INFORMATION section start

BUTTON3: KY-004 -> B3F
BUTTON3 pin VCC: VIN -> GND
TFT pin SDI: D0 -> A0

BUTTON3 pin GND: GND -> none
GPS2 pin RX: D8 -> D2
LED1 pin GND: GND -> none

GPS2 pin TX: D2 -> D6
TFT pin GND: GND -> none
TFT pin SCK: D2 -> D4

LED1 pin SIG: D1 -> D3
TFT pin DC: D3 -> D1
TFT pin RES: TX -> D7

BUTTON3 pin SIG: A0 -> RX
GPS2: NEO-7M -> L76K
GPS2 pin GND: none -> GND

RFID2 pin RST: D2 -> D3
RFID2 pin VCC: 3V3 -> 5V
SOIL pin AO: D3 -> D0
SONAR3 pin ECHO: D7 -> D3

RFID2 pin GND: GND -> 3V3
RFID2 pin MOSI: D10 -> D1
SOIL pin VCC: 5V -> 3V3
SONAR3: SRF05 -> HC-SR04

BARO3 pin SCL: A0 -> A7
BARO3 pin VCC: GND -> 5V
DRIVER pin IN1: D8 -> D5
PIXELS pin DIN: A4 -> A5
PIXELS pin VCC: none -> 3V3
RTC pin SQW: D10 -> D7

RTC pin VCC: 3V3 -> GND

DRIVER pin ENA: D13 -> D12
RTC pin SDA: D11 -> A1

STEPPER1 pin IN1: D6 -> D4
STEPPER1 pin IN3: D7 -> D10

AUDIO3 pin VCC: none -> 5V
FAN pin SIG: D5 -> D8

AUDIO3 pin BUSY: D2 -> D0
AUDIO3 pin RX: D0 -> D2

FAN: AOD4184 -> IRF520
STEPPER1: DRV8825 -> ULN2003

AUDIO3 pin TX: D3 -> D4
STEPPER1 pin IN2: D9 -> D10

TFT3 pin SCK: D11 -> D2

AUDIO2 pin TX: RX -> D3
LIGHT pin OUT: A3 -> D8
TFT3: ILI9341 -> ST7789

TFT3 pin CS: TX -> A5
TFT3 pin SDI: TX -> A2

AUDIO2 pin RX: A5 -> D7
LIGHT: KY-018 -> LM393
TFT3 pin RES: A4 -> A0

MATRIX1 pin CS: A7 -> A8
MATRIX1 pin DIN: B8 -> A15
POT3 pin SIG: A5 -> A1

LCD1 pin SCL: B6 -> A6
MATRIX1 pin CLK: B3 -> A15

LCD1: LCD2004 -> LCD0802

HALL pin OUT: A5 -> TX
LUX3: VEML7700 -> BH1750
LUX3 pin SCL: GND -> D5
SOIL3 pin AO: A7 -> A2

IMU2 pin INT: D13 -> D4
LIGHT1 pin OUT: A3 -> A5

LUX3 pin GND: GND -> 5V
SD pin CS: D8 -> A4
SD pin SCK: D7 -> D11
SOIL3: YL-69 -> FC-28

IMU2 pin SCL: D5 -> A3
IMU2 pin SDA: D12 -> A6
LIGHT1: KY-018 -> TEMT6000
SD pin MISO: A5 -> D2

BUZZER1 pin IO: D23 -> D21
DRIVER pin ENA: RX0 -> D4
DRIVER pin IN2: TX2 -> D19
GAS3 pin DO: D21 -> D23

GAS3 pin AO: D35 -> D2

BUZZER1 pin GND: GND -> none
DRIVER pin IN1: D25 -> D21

INFORMATION section end

> **TASK DETAILS**:
Your answer should hold only the lines from the one with "AUDIO2 pin TX: RX -> D3" through the end of the listing above, both ends included, written out exactly.

> **COMPLETED EXERCISE**:
AUDIO2 pin TX: RX -> D3
LIGHT pin OUT: A3 -> D8
TFT3: ILI9341 -> ST7789

TFT3 pin CS: TX -> A5
TFT3 pin SDI: TX -> A2

AUDIO2 pin RX: A5 -> D7
LIGHT: KY-018 -> LM393
TFT3 pin RES: A4 -> A0

MATRIX1 pin CS: A7 -> A8
MATRIX1 pin DIN: B8 -> A15
POT3 pin SIG: A5 -> A1

LCD1 pin SCL: B6 -> A6
MATRIX1 pin CLK: B3 -> A15

LCD1: LCD2004 -> LCD0802

HALL pin OUT: A5 -> TX
LUX3: VEML7700 -> BH1750
LUX3 pin SCL: GND -> D5
SOIL3 pin AO: A7 -> A2

IMU2 pin INT: D13 -> D4
LIGHT1 pin OUT: A3 -> A5

LUX3 pin GND: GND -> 5V
SD pin CS: D8 -> A4
SD pin SCK: D7 -> D11
SOIL3: YL-69 -> FC-28

IMU2 pin SCL: D5 -> A3
IMU2 pin SDA: D12 -> A6
LIGHT1: KY-018 -> TEMT6000
SD pin MISO: A5 -> D2

BUZZER1 pin IO: D23 -> D21
DRIVER pin ENA: RX0 -> D4
DRIVER pin IN2: TX2 -> D19
GAS3 pin DO: D21 -> D23

GAS3 pin AO: D35 -> D2

BUZZER1 pin GND: GND -> none
DRIVER pin IN1: D25 -> D21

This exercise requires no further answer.